**Task directions**
Reproduce every line of the material below word for word, omitting the pictures.

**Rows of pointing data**
╔══

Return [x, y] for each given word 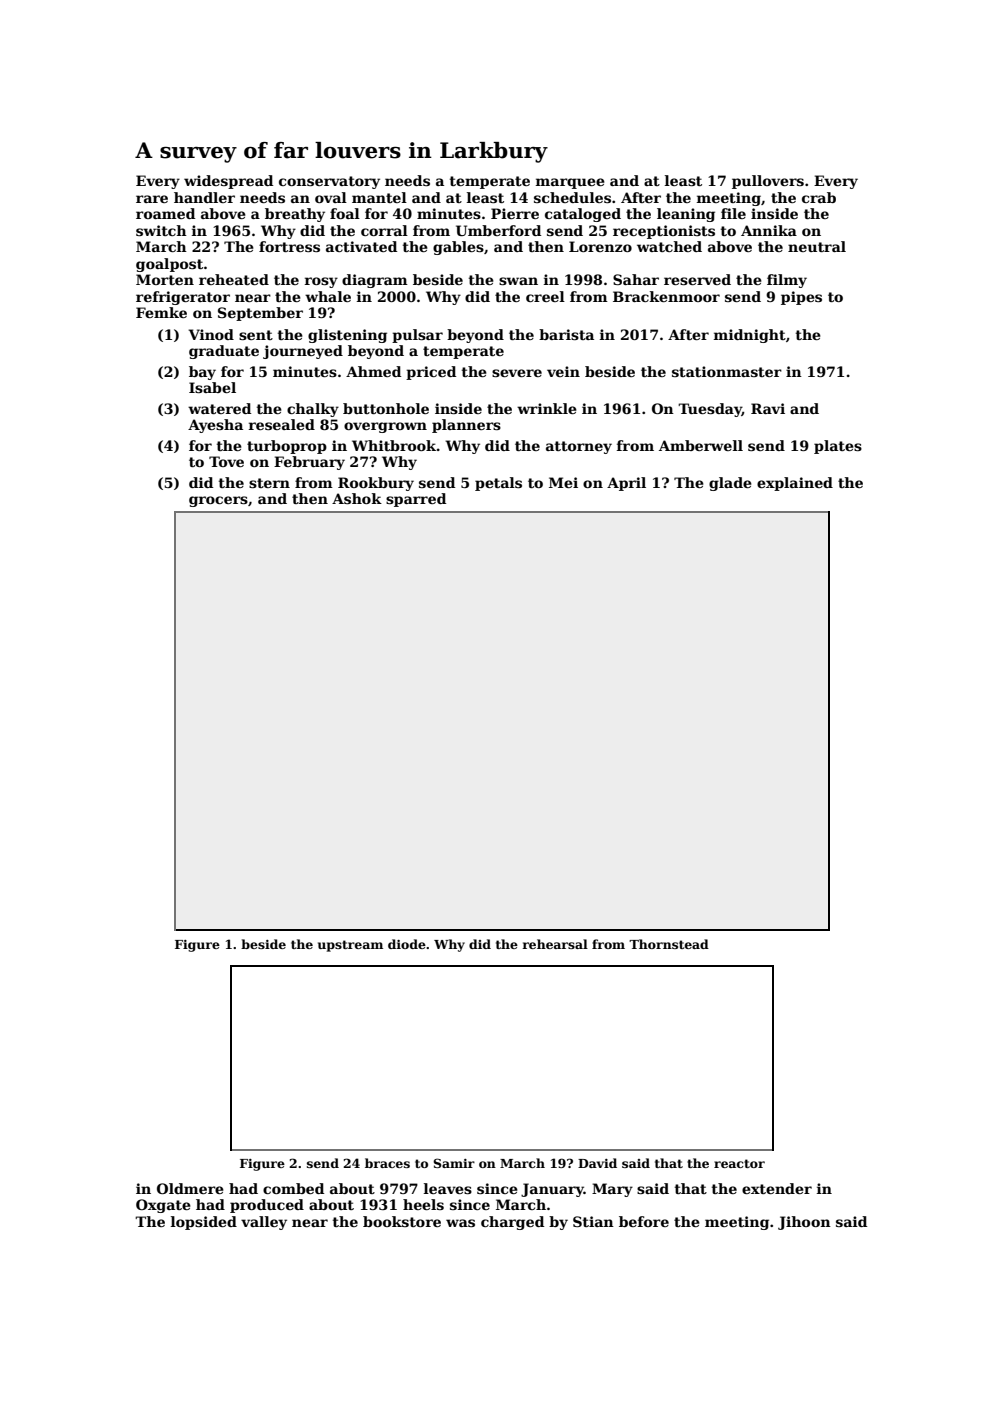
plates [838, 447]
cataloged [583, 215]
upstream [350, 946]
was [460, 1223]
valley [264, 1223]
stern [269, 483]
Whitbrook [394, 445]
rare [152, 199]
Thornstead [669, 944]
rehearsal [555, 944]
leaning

╚══

**Task output**
Return [x, y] for each given word 
plates [838, 447]
cataloged [583, 215]
upstream [350, 946]
was [460, 1223]
valley [264, 1223]
stern [269, 483]
Whitbrook [394, 445]
rare [152, 199]
Thornstead [669, 944]
rehearsal [555, 944]
leaning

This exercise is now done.